Report all lines of the records that contain "leaf".

**Data excerpts**:
▶
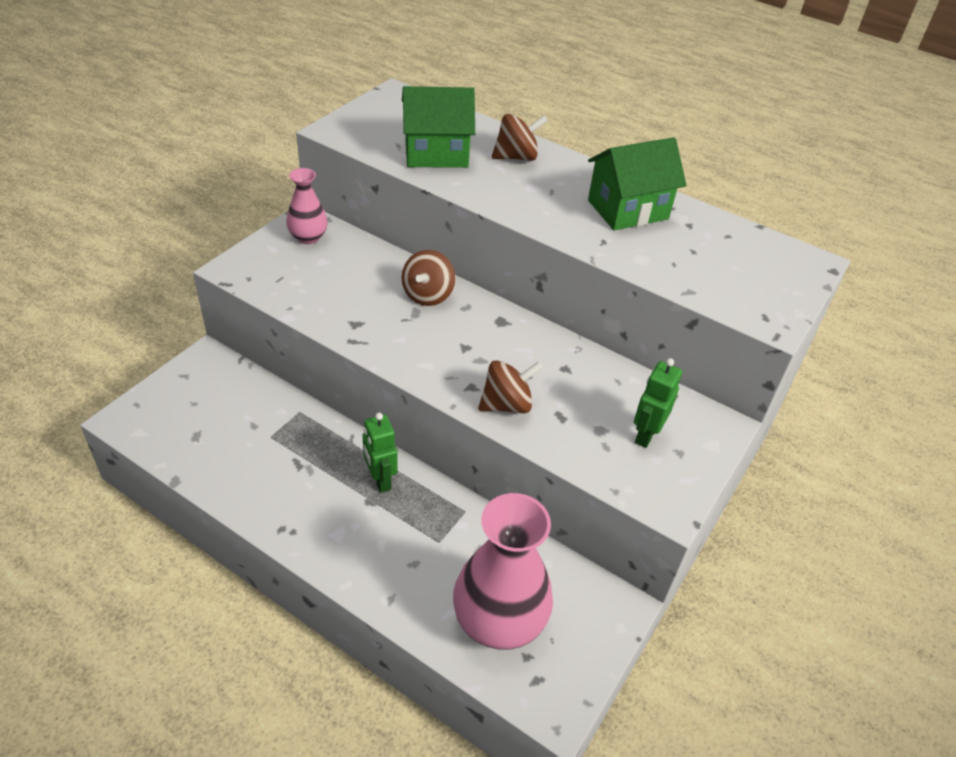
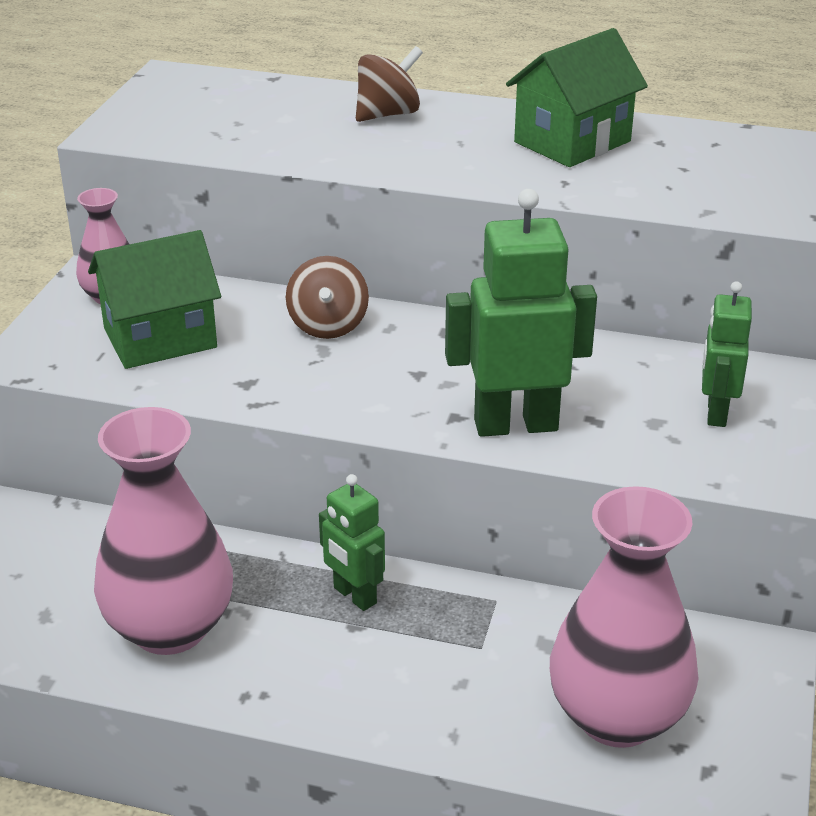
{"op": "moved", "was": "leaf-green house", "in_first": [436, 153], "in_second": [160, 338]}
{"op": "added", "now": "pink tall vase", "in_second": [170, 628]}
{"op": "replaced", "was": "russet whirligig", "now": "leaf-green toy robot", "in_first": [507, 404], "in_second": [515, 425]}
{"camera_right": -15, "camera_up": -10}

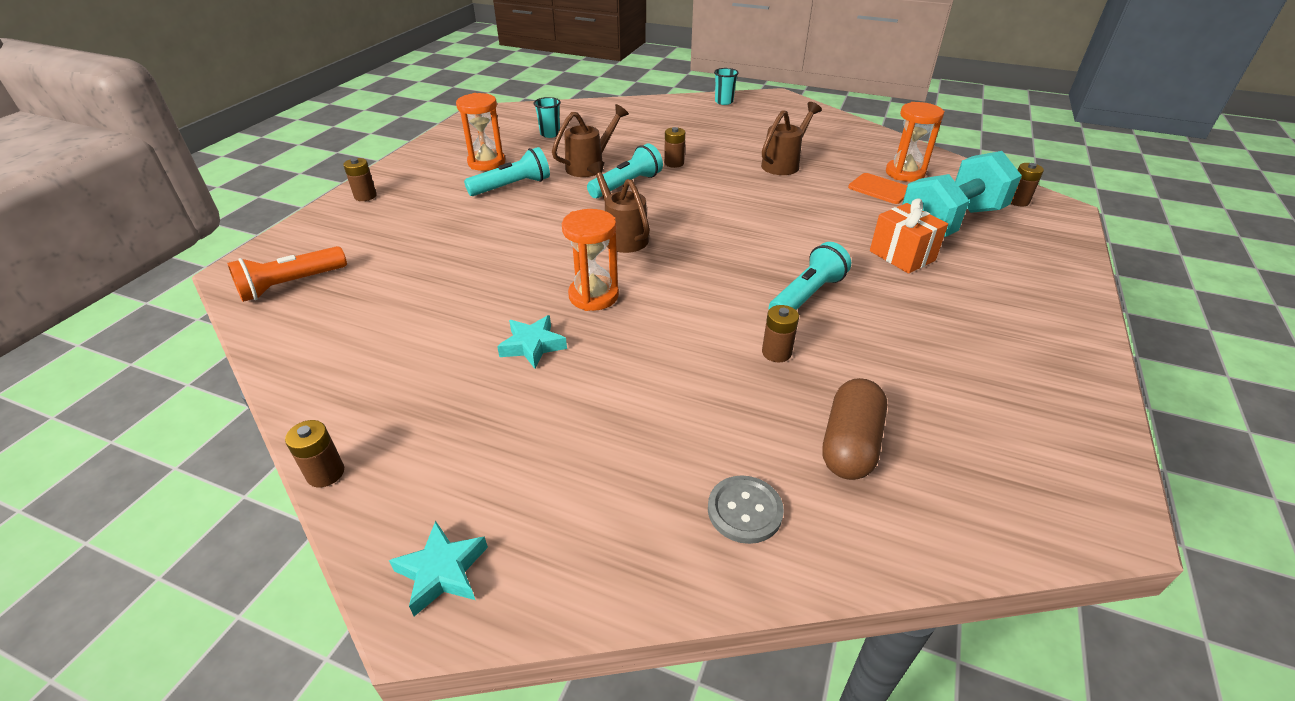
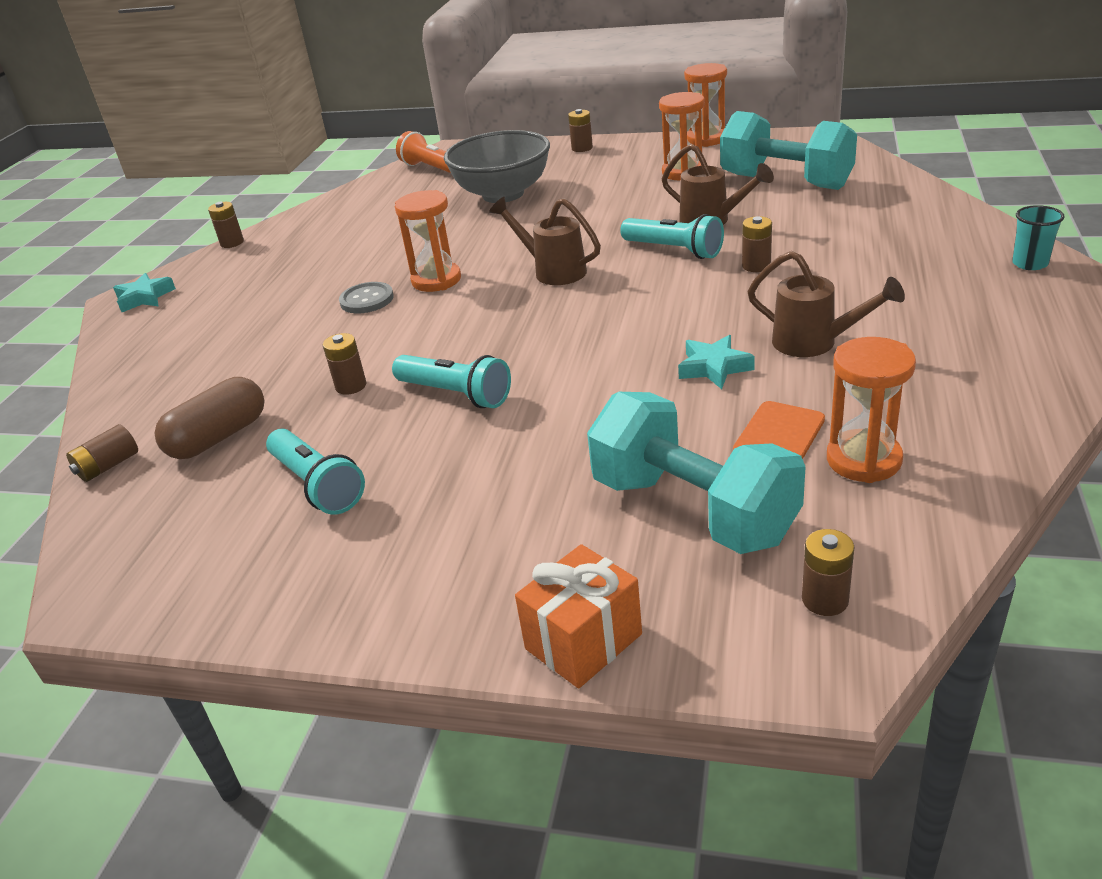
{"op": "added", "now": "russet power cell", "in_second": [108, 466]}
{"op": "turned", "was": "russet pill", "in_first": [849, 444], "in_second": [218, 437], "clockwise": -60}
{"op": "moved", "was": "turquoise torch", "in_first": [512, 186], "in_second": [317, 485]}
{"op": "moved", "was": "ash-grey shirt button", "in_first": [744, 510], "in_second": [367, 300]}
{"op": "added", "now": "ash-grey deep dish", "in_second": [503, 194]}
{"op": "turned", "was": "russet sprinkling can", "in_first": [622, 236], "in_second": [552, 271], "clockwise": -105}
{"op": "moved", "was": "bright orange gift", "in_first": [902, 256], "in_second": [583, 641]}
{"op": "moved", "was": "turquoise star", "in_first": [532, 346], "in_second": [714, 367]}
{"op": "added", "now": "bright orange sandglass", "in_second": [706, 139]}
{"op": "replaced", "was": "turquoise cup", "now": "turquoise free weight", "in_first": [550, 134], "in_second": [785, 182]}
{"camera_right": 85, "camera_up": -5}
◀
**Completed exercise**:
{"op": "moved", "was": "leaf-green house", "in_first": [436, 153], "in_second": [160, 338]}
{"op": "replaced", "was": "russet whirligig", "now": "leaf-green toy robot", "in_first": [507, 404], "in_second": [515, 425]}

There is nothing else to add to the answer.